_GOAL OF THE EXERCISE_
Only the lines from the one with "The camera went 20" to the end of the data below should be given again, exactly, with both ends included and pictures omitted.

_WORKING DATA_
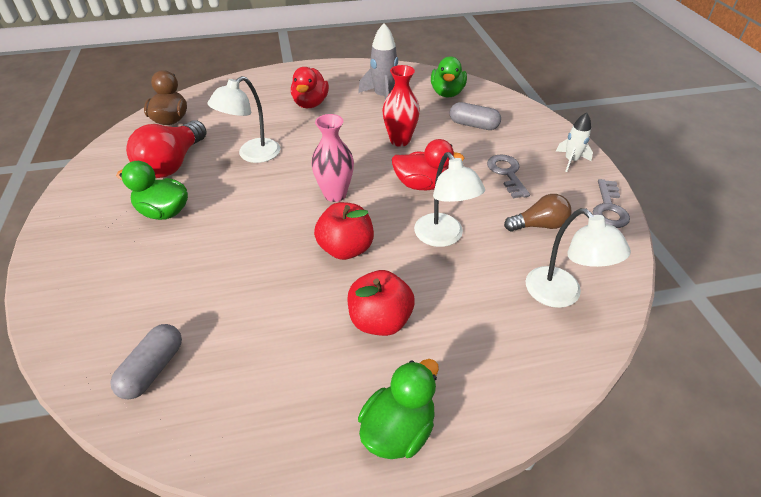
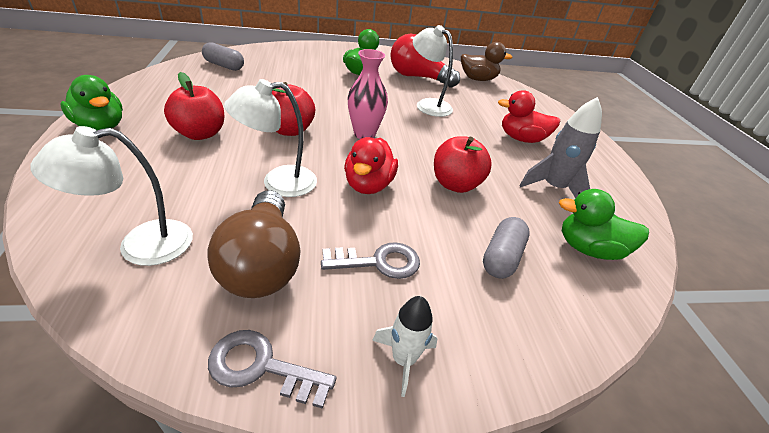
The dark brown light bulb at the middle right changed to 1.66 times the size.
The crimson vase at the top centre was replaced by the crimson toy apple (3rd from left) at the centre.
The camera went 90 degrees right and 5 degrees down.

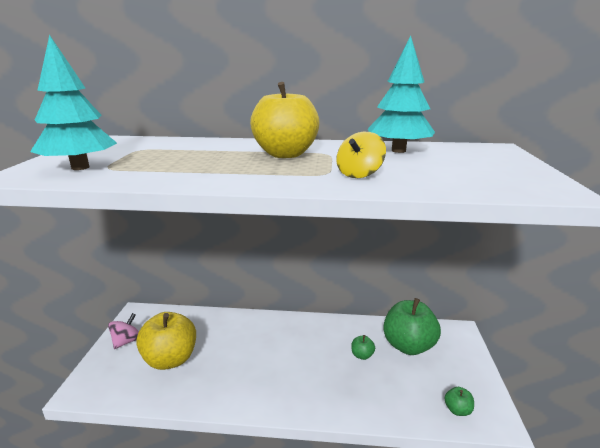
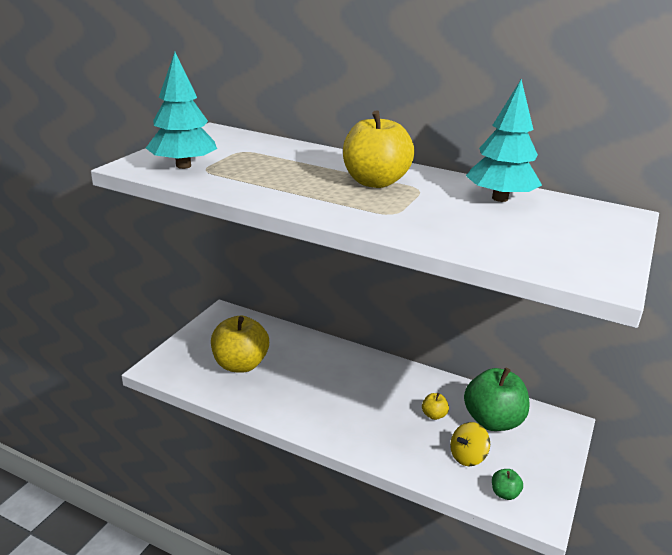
The emerald toy apple (1st from left) at the bottom centre became the bright yellow toy apple (3rd from left) at the bottom centre.
The bright yellow spinning top moved from the centre to the bottom right.
The rosy spinning top at the bottom left disappeared.
The camera went 20 degrees right and 5 degrees up.

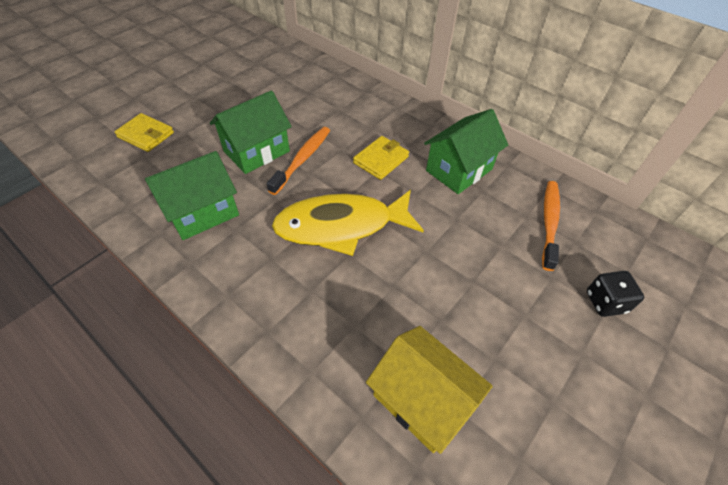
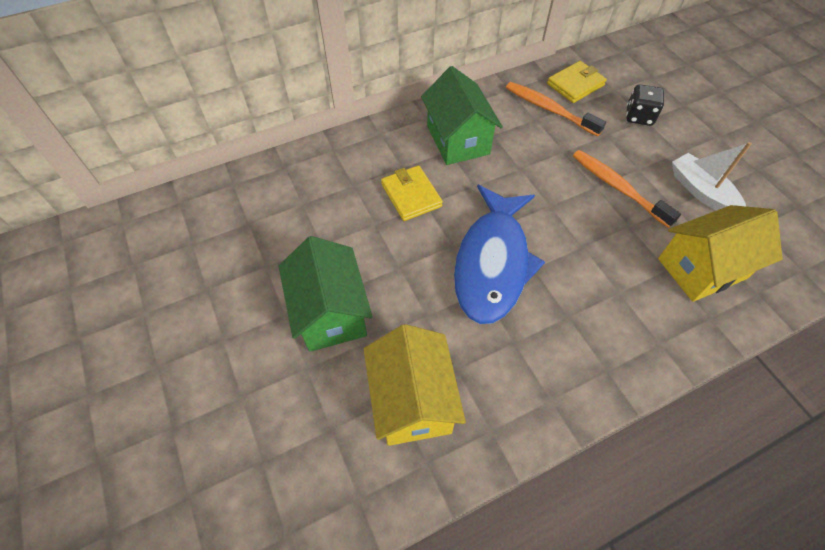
The emerald toy house (1st from left) at the middle left became the bright yellow toy house (1st from left) at the bottom centre.
The bright yellow fish at the centre became the blue fish at the centre.
The bright yellow wallet (1st from left in the first image) moved from the top left to the top right.
The orange-coloured dental brush (1st from left in the first image) moved from the top centre to the middle right.
The snow-white sailboat at the top right appeared.
The camera went 65 degrees left and 5 degrees up.

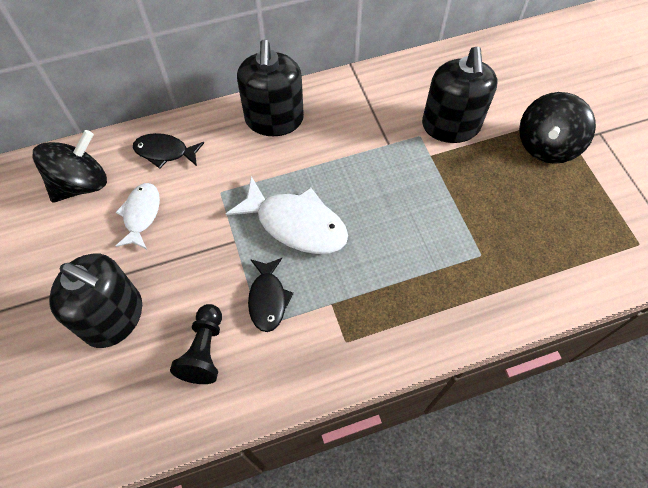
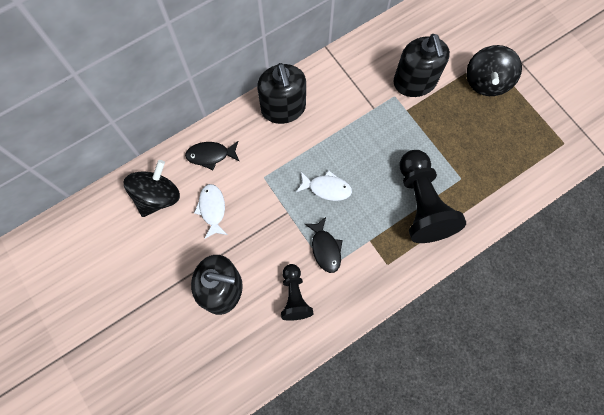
The snow-white fish (2nd from left) at the centre changed to 0.61 times the size.
The black game pawn (2nd from left) at the middle right appeared.
The camera went 15 degrees left and 10 degrees up.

_EXERCISE SOLUTION_
The camera went 20 degrees right and 5 degrees up.

The emerald toy house (1st from left) at the middle left became the bright yellow toy house (1st from left) at the bottom centre.
The bright yellow fish at the centre became the blue fish at the centre.
The bright yellow wallet (1st from left in the first image) moved from the top left to the top right.
The orange-coloured dental brush (1st from left in the first image) moved from the top centre to the middle right.
The snow-white sailboat at the top right appeared.
The camera went 65 degrees left and 5 degrees up.

The snow-white fish (2nd from left) at the centre changed to 0.61 times the size.
The black game pawn (2nd from left) at the middle right appeared.
The camera went 15 degrees left and 10 degrees up.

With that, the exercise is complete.